___ The records ___
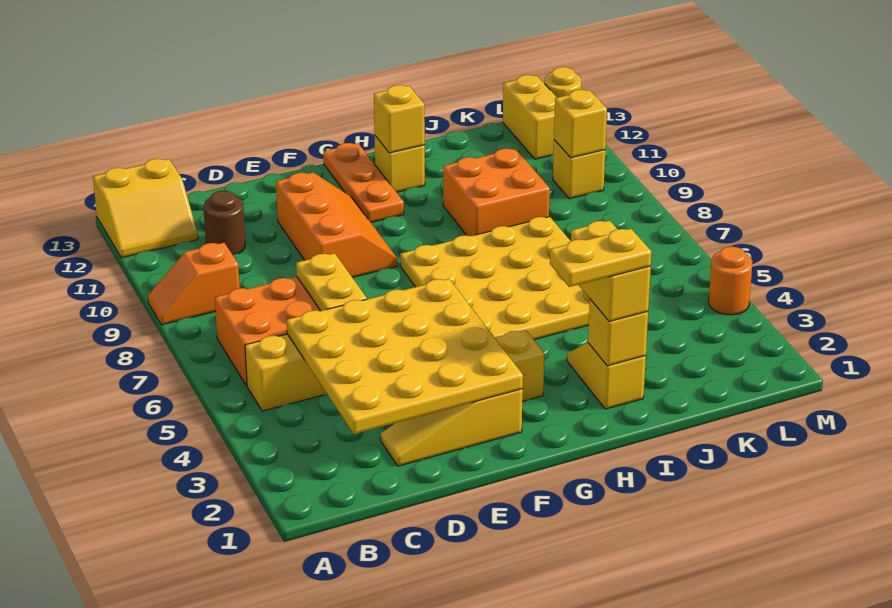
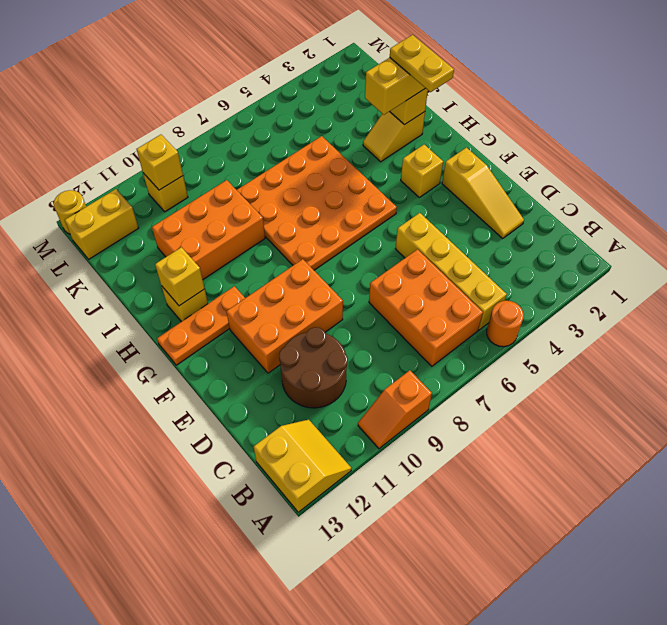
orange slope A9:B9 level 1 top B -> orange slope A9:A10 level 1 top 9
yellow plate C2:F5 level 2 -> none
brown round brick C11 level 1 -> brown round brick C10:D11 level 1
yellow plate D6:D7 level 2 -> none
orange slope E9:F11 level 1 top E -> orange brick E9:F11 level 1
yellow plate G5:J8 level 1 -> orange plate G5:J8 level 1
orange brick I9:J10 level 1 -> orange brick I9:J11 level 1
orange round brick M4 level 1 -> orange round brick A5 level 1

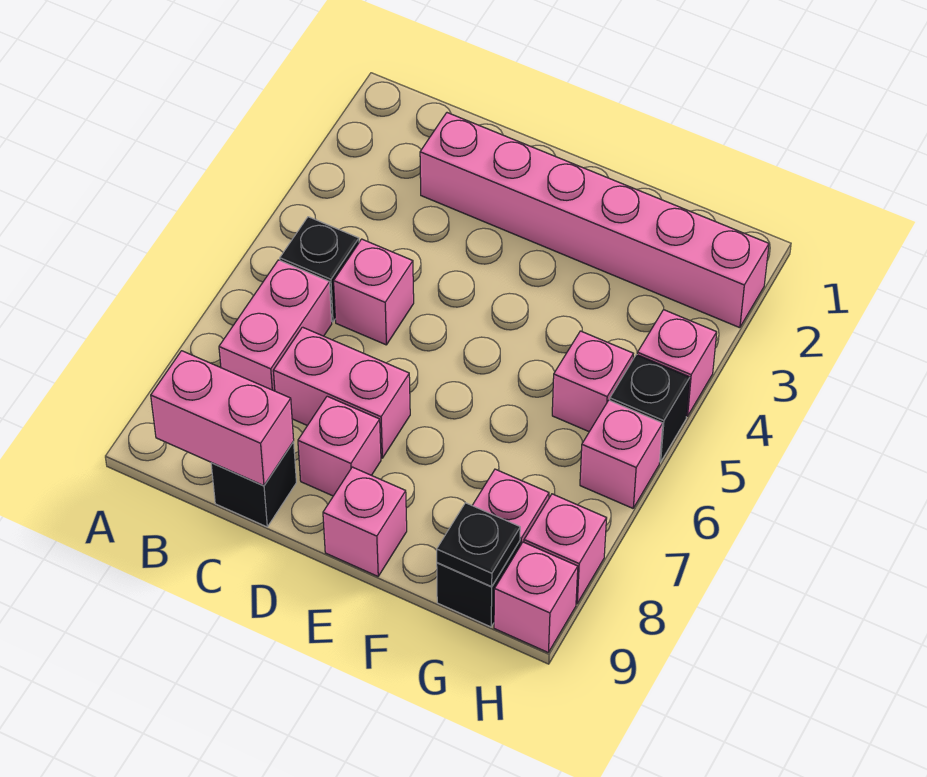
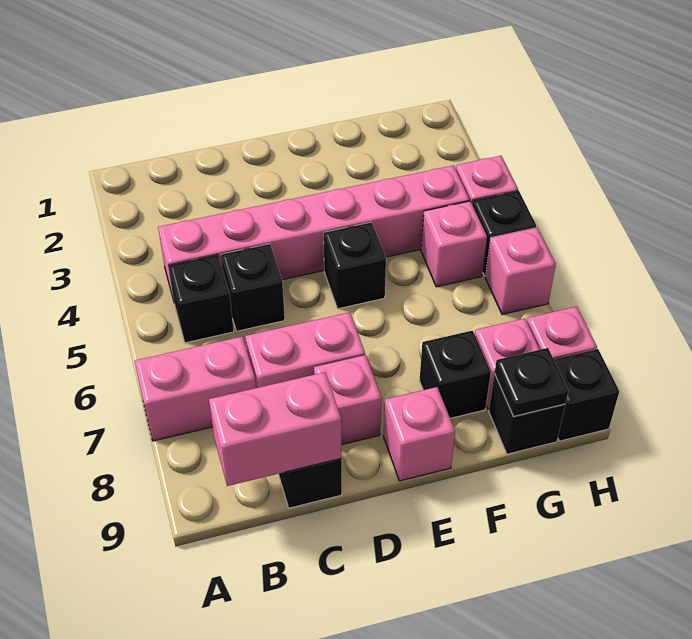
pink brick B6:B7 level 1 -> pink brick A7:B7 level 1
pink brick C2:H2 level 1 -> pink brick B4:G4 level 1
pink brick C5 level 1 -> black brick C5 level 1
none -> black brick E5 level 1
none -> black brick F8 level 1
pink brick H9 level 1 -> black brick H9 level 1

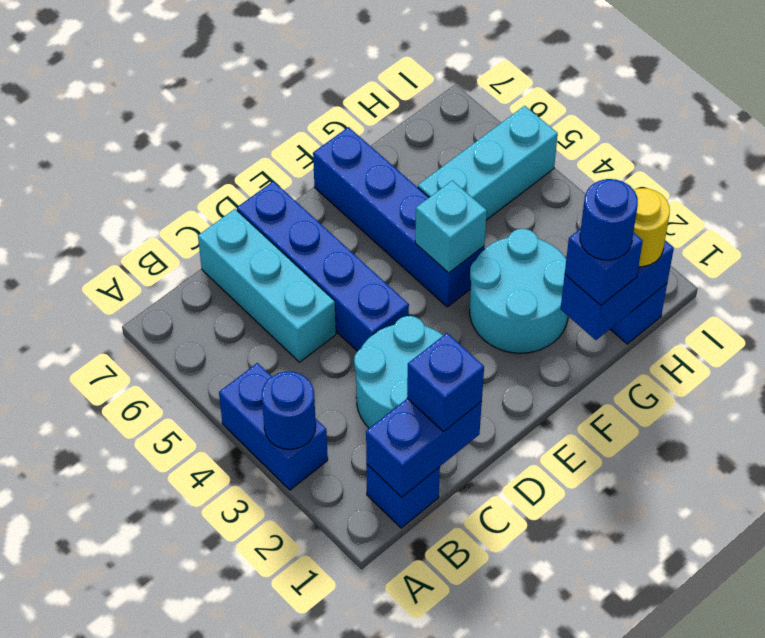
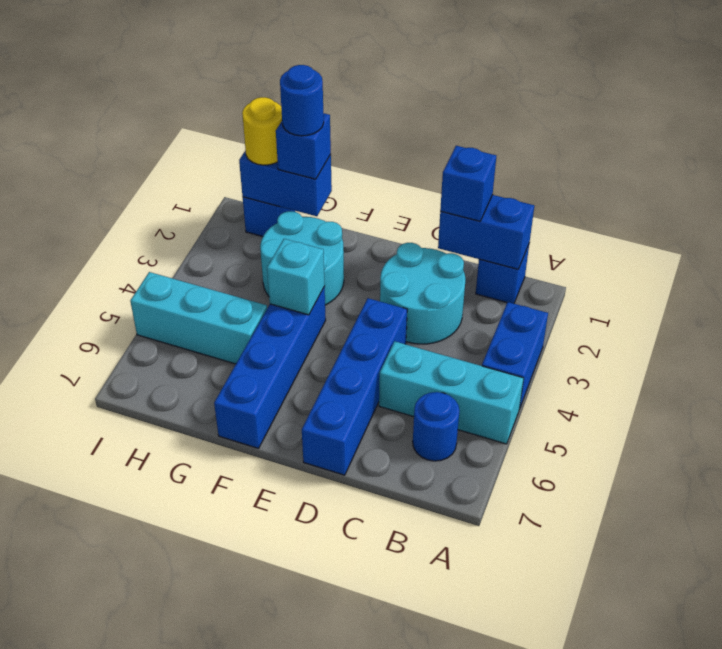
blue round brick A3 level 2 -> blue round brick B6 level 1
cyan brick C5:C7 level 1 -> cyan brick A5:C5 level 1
___
**Assignment**:
Begin with the line containing "brown round brick C11" and end with the last line of the entries above. Copy those lines exactly, both ends included, and drop every picture.

**Response to the task**:
brown round brick C11 level 1 -> brown round brick C10:D11 level 1
yellow plate D6:D7 level 2 -> none
orange slope E9:F11 level 1 top E -> orange brick E9:F11 level 1
yellow plate G5:J8 level 1 -> orange plate G5:J8 level 1
orange brick I9:J10 level 1 -> orange brick I9:J11 level 1
orange round brick M4 level 1 -> orange round brick A5 level 1

pink brick B6:B7 level 1 -> pink brick A7:B7 level 1
pink brick C2:H2 level 1 -> pink brick B4:G4 level 1
pink brick C5 level 1 -> black brick C5 level 1
none -> black brick E5 level 1
none -> black brick F8 level 1
pink brick H9 level 1 -> black brick H9 level 1

blue round brick A3 level 2 -> blue round brick B6 level 1
cyan brick C5:C7 level 1 -> cyan brick A5:C5 level 1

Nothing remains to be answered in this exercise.